:: Task data

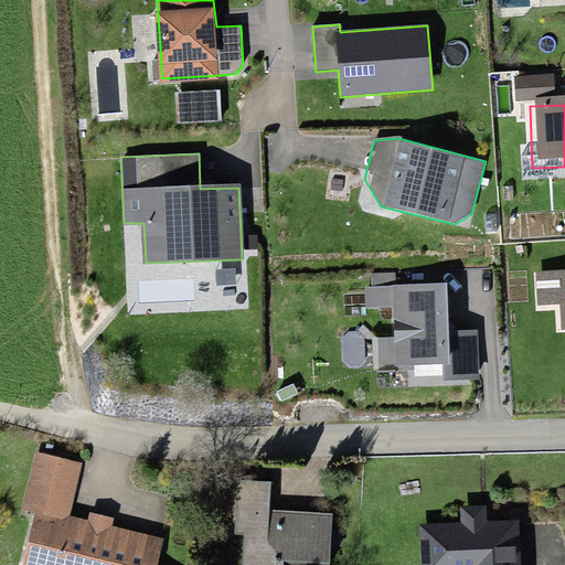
[(412,363),(444,362),(445,380),(478,379),(477,332),(454,332),(447,327),(446,286),(395,287),(395,275),(372,275),(373,288),(366,288),(368,307),(393,307),(393,338),(373,339),(374,370),(412,369),(412,363)]
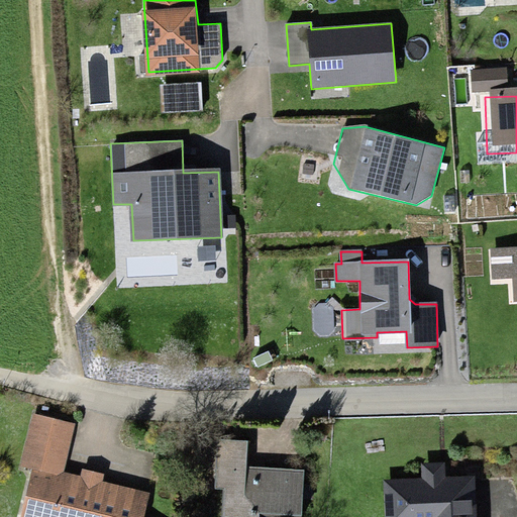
[(516,252),(495,253),(495,277),(515,276),(516,305),(516,252)]
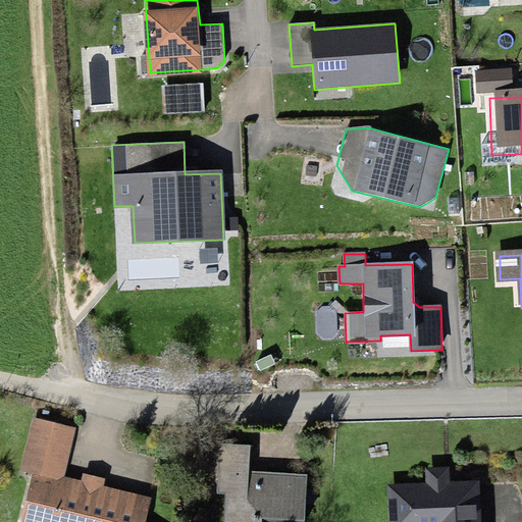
[(36,478),(62,485),(74,439),(35,428),(21,475),(36,478)]
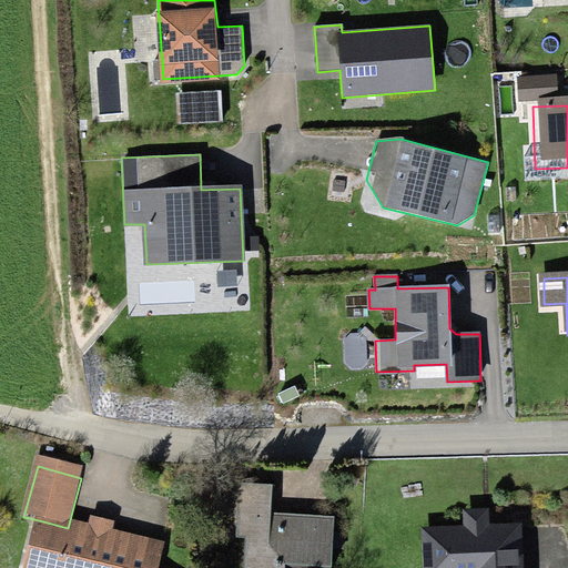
[(266,492),(235,490),(234,537),(246,537),(245,567),(331,567),(332,526),(265,525),(266,492)]
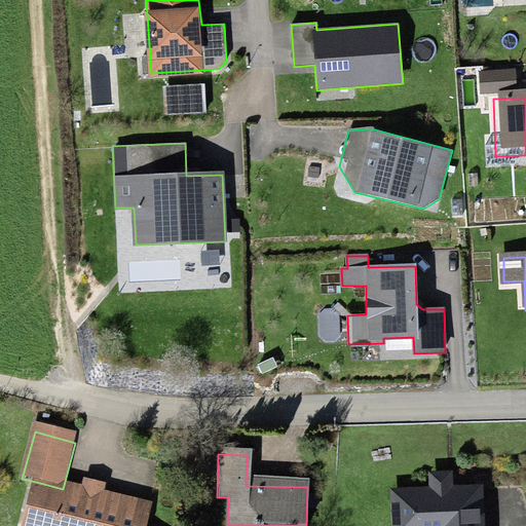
[(435,494),(393,496),(393,525),(481,525),(480,493),(453,494),(453,481),(434,482),(435,494)]
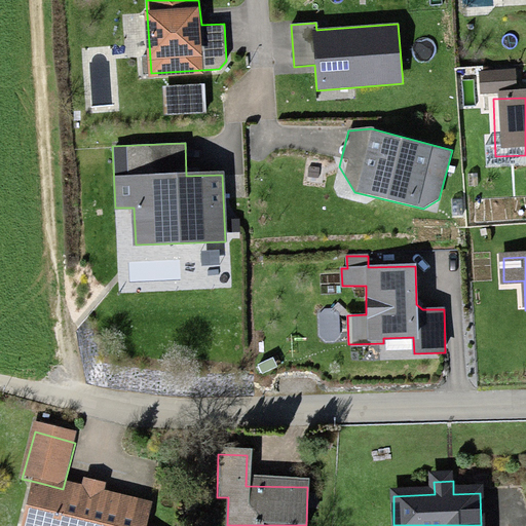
[(63,489),(36,482),(24,525),(146,525),(150,513),(63,489)]
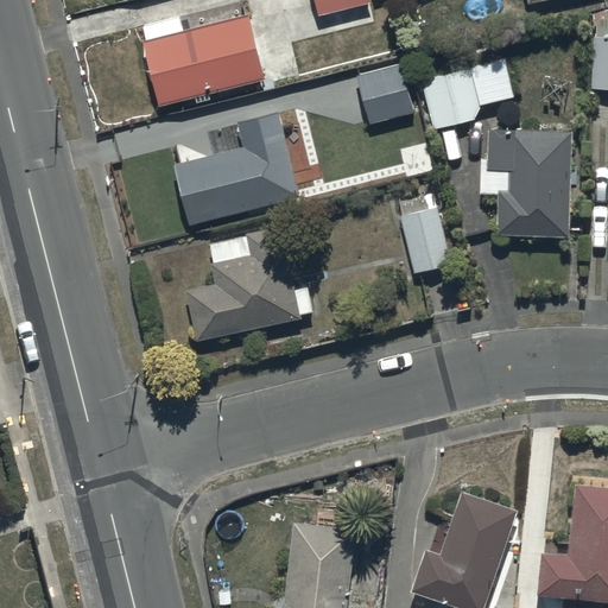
[(373,25),(368,5),(372,4),(371,0),(315,0),(318,16),(322,14),(327,37),(373,25)]
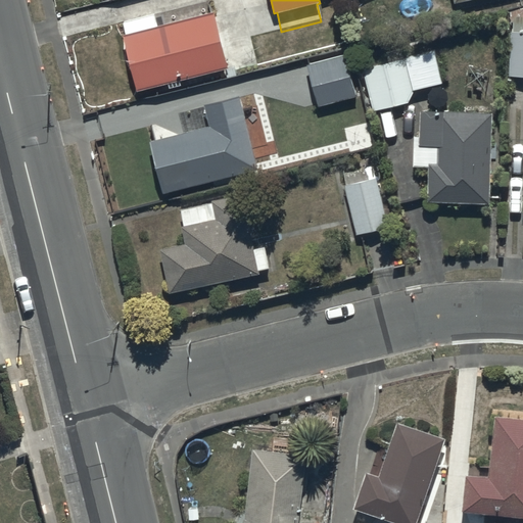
[(153,15),(124,22),(128,36),(123,37),(137,92),(229,67),(215,12),(156,28),(153,15)]
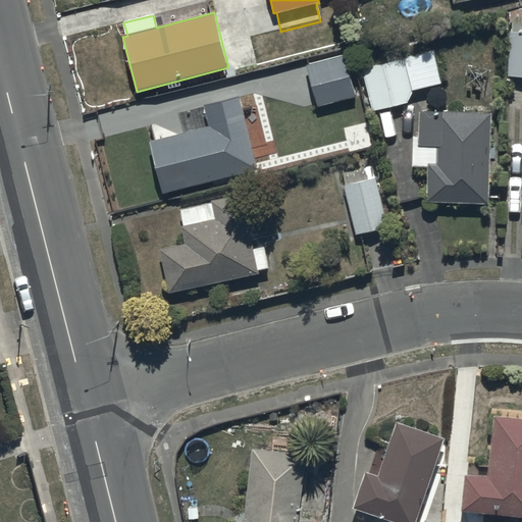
[(521,33),(507,33),(506,76),(521,76),(521,33)]
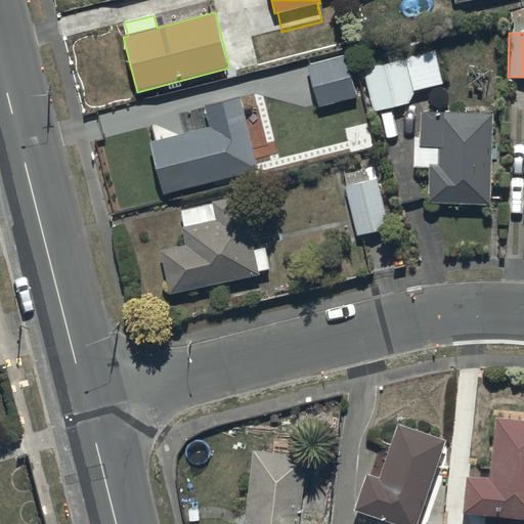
[(434,51),(363,68),(375,113),(409,104),(413,92),(442,85),(434,51)]
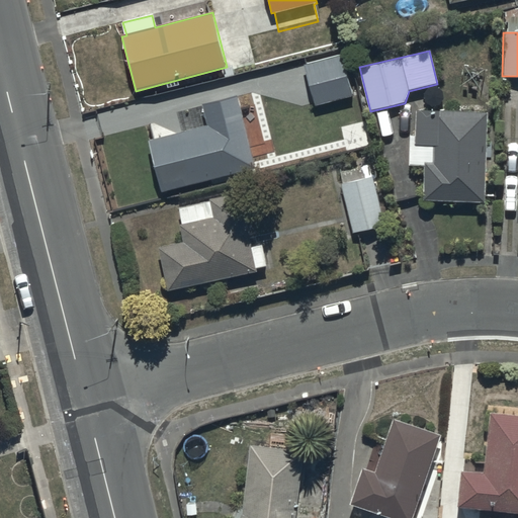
[(343,55),(304,64),(316,109),(354,99),(343,55)]
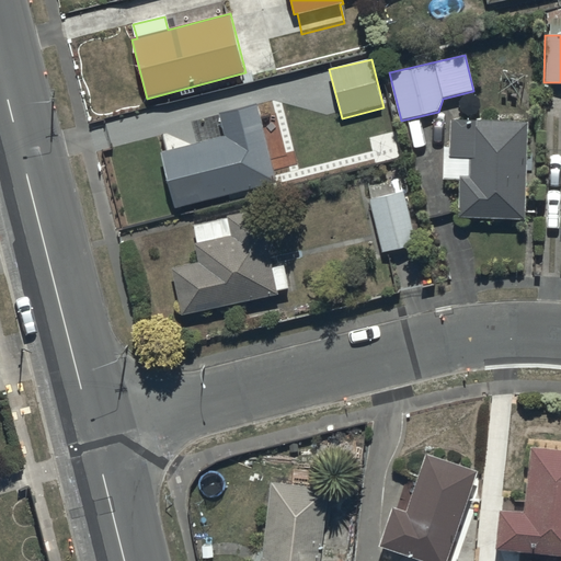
[(224,135),(160,151),(174,209),(278,183),(259,105),(218,115),(224,135)]
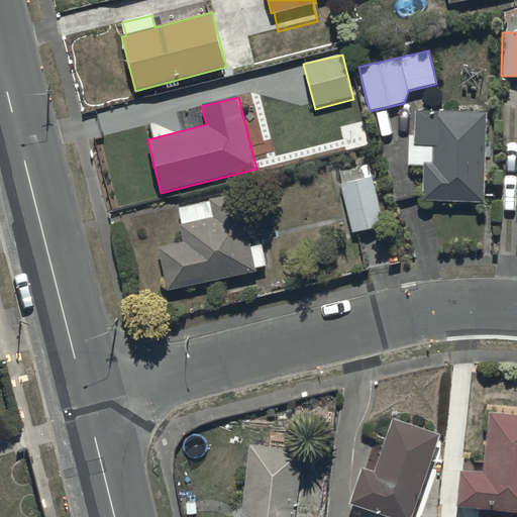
[(485,113),(415,111),(414,145),(412,145),(411,167),(424,167),(423,201),(483,203),(485,113)]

::::

Your copy of the entries must be exact and must not include any of their pictures.

__Answer section__.
[(412,363),(444,362),(445,380),(478,379),(477,332),(454,332),(447,327),(446,286),(395,287),(395,275),(372,275),(373,288),(366,288),(368,307),(393,307),(393,338),(373,339),(374,370),(412,369),(412,363)]
[(516,252),(495,253),(495,277),(515,276),(516,305),(516,252)]
[(36,478),(62,485),(74,439),(35,428),(21,475),(36,478)]
[(266,492),(235,490),(234,537),(246,537),(245,567),(331,567),(332,526),(265,525),(266,492)]
[(435,494),(393,496),(393,525),(481,525),(480,493),(453,494),(453,481),(434,482),(435,494)]
[(63,489),(36,482),(24,525),(146,525),(150,513),(63,489)]
[(373,25),(368,5),(372,4),(371,0),(315,0),(318,16),(322,14),(327,37),(373,25)]
[(153,15),(124,22),(128,36),(123,37),(137,92),(229,67),(215,12),(156,28),(153,15)]
[(521,33),(507,33),(506,76),(521,76),(521,33)]
[(434,51),(363,68),(375,113),(409,104),(413,92),(442,85),(434,51)]
[(343,55),(304,64),(316,109),(354,99),(343,55)]
[(224,135),(160,151),(174,209),(278,183),(259,105),(218,115),(224,135)]
[(485,113),(415,111),(414,145),(412,145),(411,167),(424,167),(423,201),(483,203),(485,113)]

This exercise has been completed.